Image sets with object changes
####################

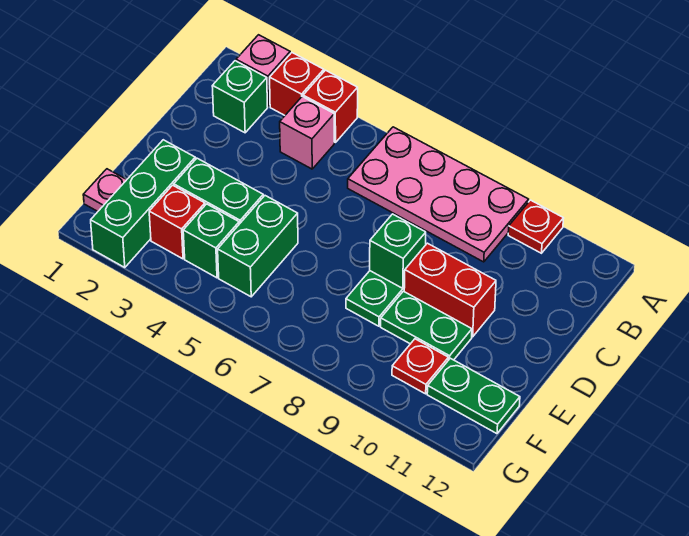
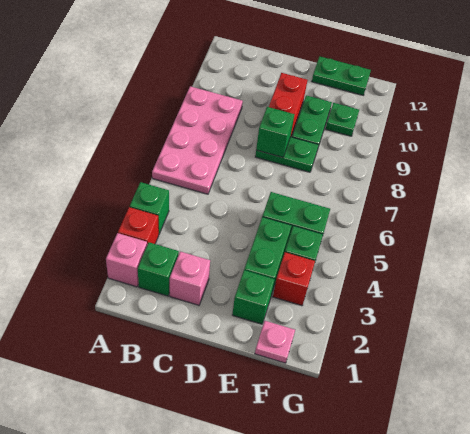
red brick A4 level 1 -> green brick A4 level 1
red plate A10 level 1 -> none
pink brick B4 level 1 -> pink brick C2 level 1
green brick E2:G2 level 1 -> green brick E2 level 1
red plate F10 level 1 -> green plate F10 level 1
green plate F11:F12 level 1 -> green plate E12:F12 level 1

####################

● ASSIGNMENT
Where a line above holds the word "green", copy it.

● THE ANSWER
red brick A4 level 1 -> green brick A4 level 1
green brick E2:G2 level 1 -> green brick E2 level 1
red plate F10 level 1 -> green plate F10 level 1
green plate F11:F12 level 1 -> green plate E12:F12 level 1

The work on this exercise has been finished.